Information shown START
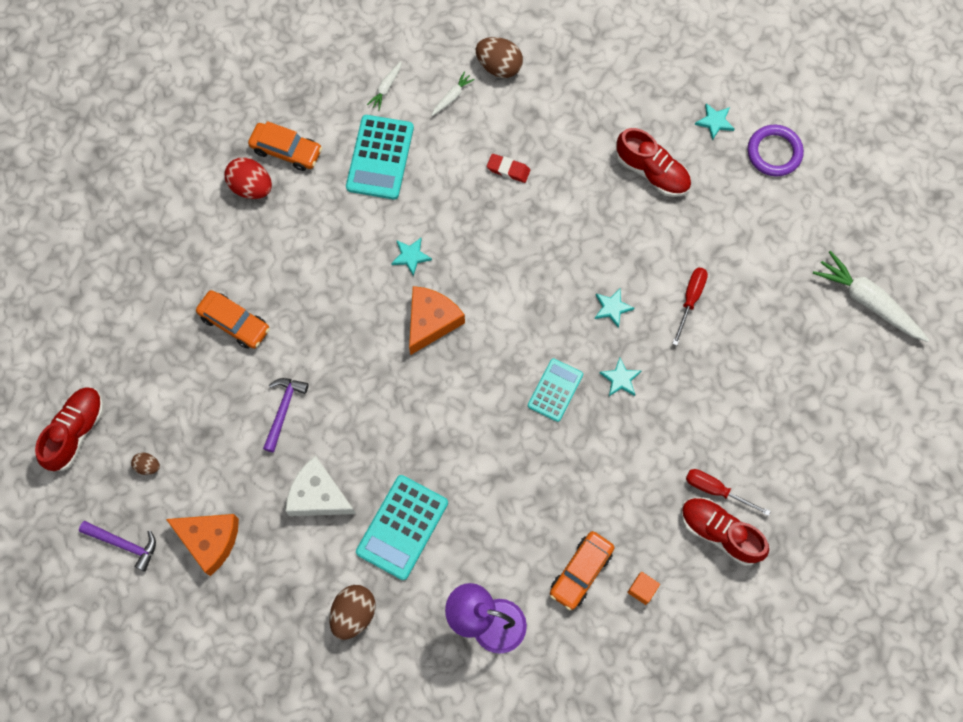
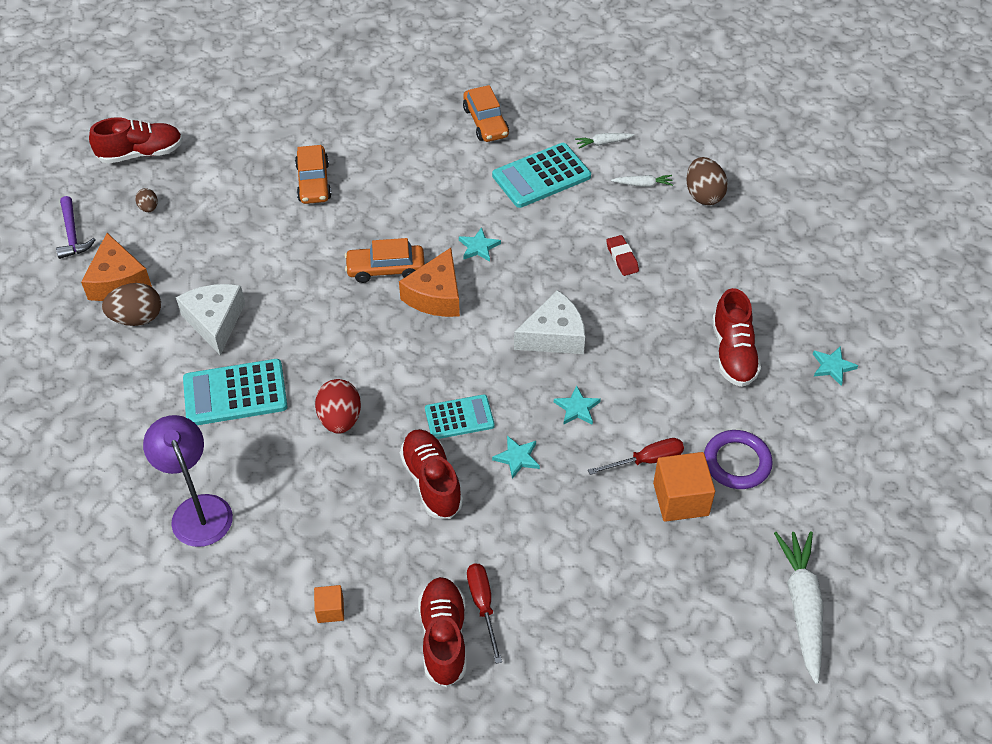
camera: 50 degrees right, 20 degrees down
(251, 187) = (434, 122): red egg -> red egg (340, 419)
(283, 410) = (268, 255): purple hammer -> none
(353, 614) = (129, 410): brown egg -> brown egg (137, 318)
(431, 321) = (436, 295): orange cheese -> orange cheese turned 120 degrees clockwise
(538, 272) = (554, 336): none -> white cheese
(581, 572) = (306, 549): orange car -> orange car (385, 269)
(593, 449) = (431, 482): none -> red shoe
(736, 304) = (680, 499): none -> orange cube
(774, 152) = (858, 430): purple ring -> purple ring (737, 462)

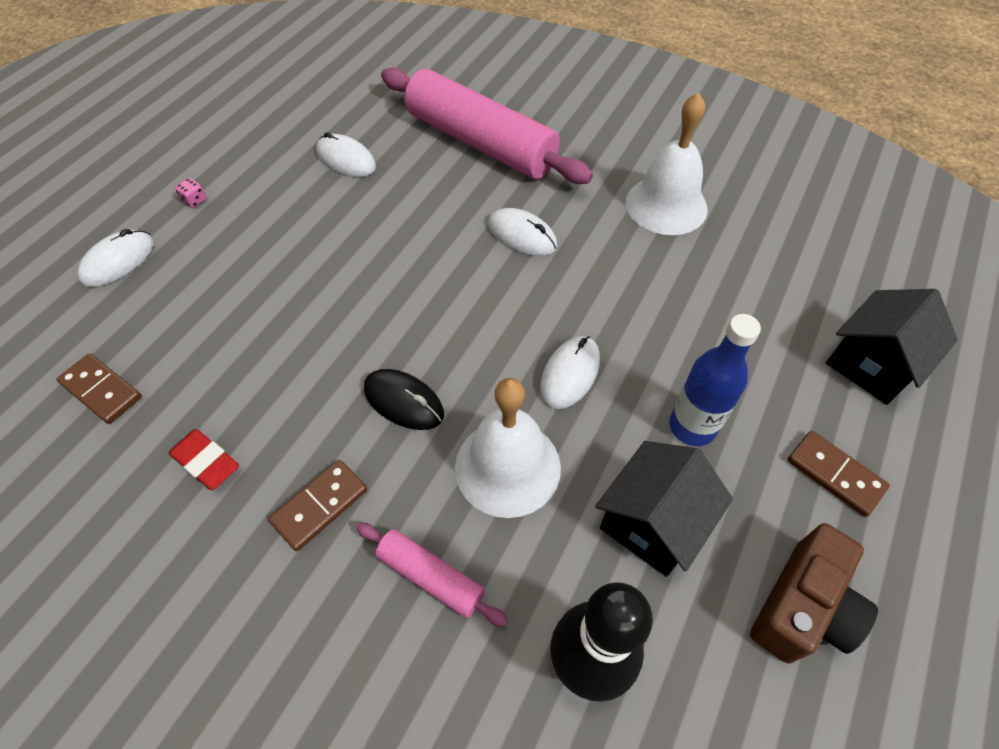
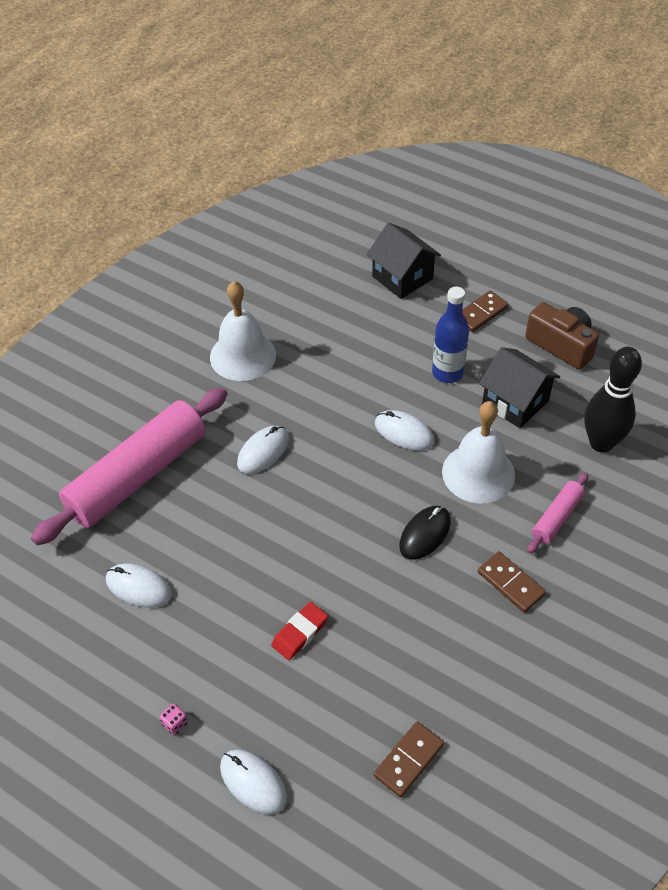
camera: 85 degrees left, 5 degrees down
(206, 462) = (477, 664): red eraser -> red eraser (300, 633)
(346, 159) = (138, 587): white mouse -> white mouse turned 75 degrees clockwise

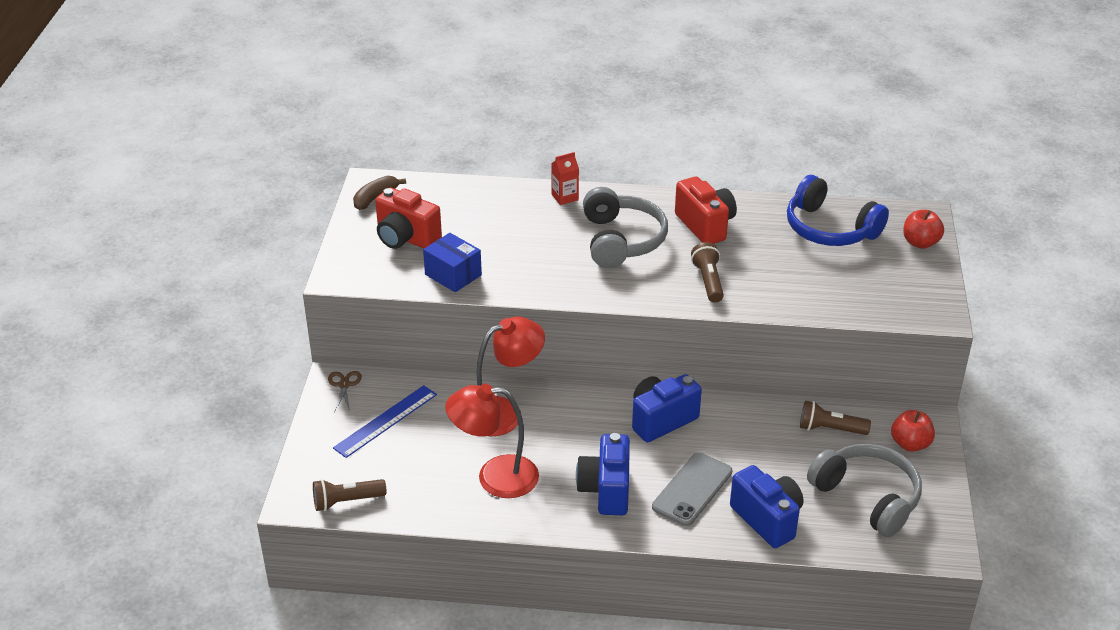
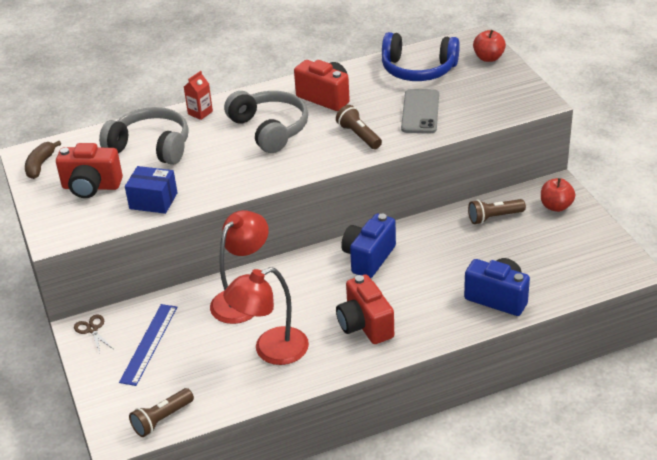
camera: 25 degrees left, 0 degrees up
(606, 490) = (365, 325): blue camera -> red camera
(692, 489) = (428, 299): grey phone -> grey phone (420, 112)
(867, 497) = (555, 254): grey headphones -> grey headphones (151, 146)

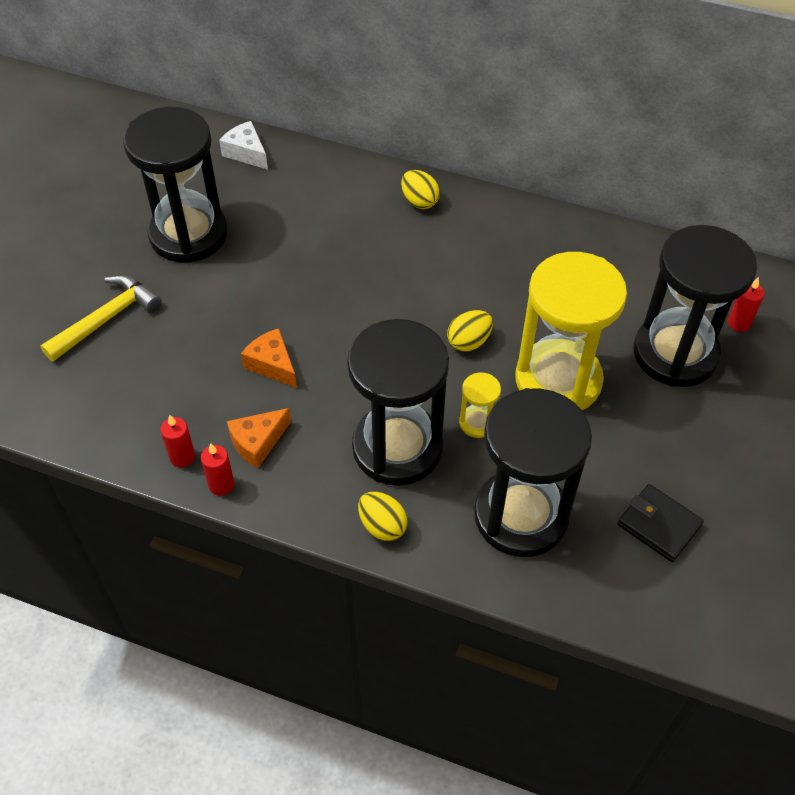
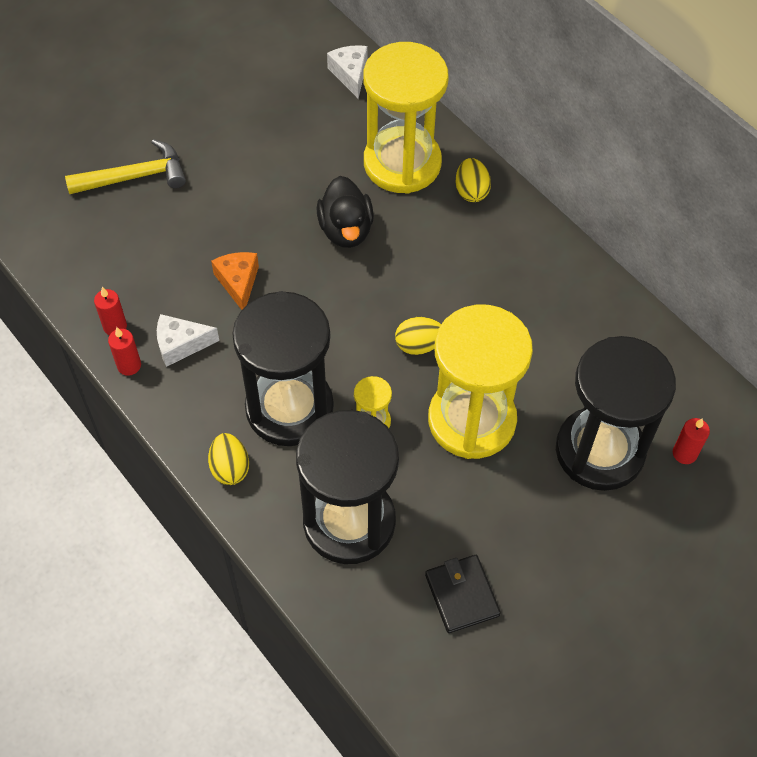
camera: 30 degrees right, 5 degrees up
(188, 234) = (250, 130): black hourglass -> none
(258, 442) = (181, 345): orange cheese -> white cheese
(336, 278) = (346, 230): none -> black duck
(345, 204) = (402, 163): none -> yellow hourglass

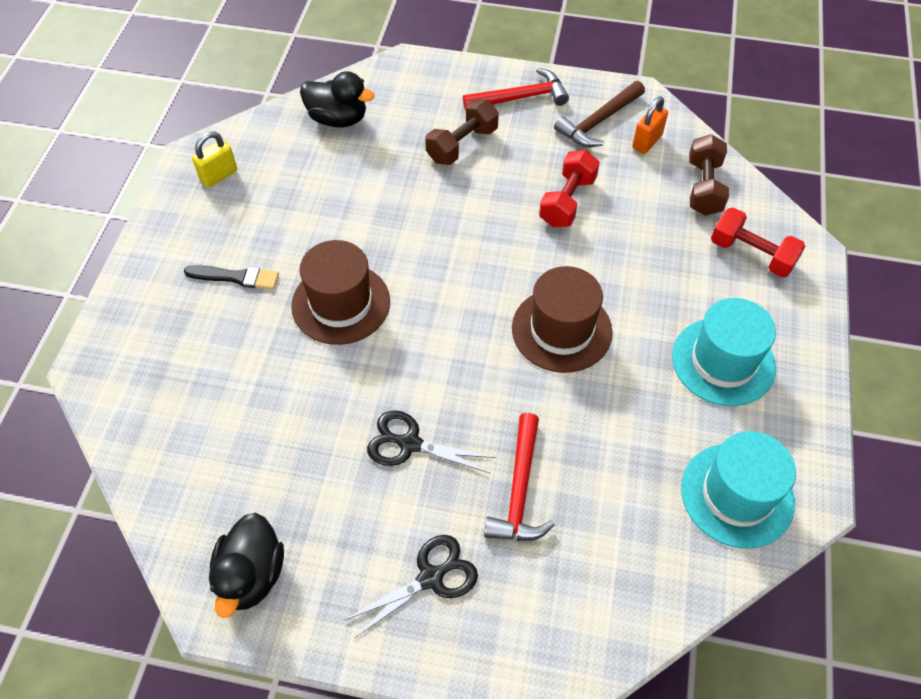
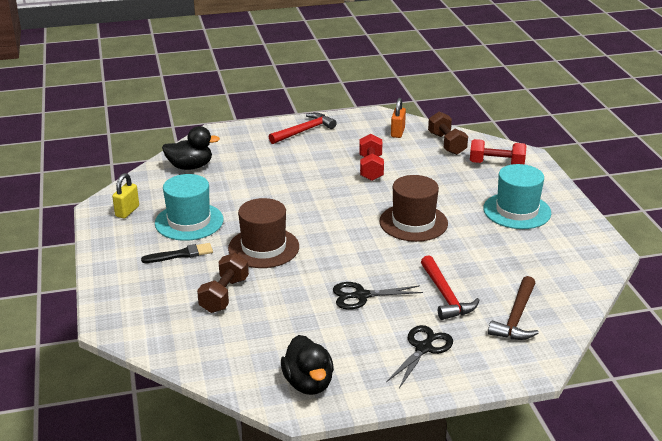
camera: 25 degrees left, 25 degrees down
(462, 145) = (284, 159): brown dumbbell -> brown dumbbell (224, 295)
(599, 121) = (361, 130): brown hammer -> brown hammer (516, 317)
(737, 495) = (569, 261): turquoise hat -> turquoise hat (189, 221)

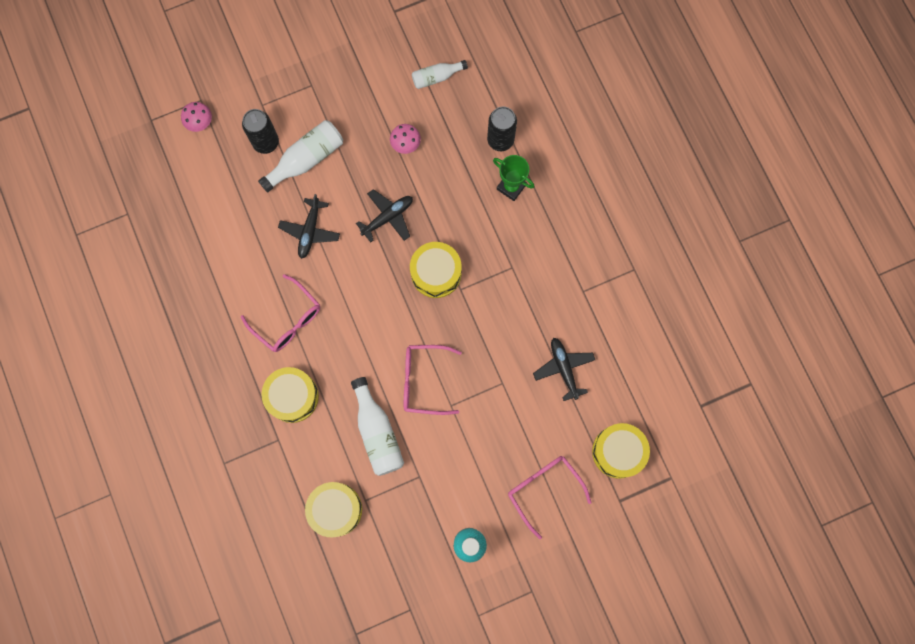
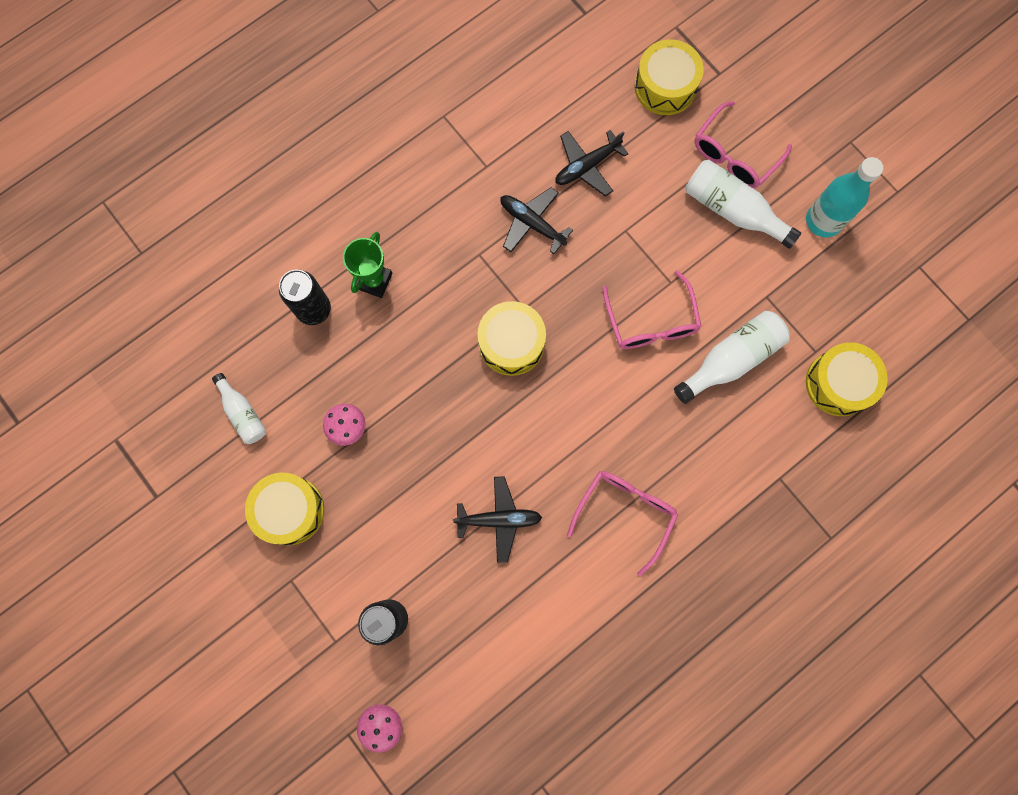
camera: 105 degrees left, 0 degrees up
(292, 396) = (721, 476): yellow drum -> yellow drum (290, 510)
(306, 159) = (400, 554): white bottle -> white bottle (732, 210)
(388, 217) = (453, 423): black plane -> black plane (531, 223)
Information shown END
Description of the task: Take the lines from the start of the entries through the line containing "(736, 304) = (680, 499): none -> orange cube" and set them down exactly, leaving out every picture.

Answer for this exercise:
camera: 50 degrees right, 20 degrees down
(251, 187) = (434, 122): red egg -> red egg (340, 419)
(283, 410) = (268, 255): purple hammer -> none
(353, 614) = (129, 410): brown egg -> brown egg (137, 318)
(431, 321) = (436, 295): orange cheese -> orange cheese turned 120 degrees clockwise
(538, 272) = (554, 336): none -> white cheese
(581, 572) = (306, 549): orange car -> orange car (385, 269)
(593, 449) = (431, 482): none -> red shoe
(736, 304) = (680, 499): none -> orange cube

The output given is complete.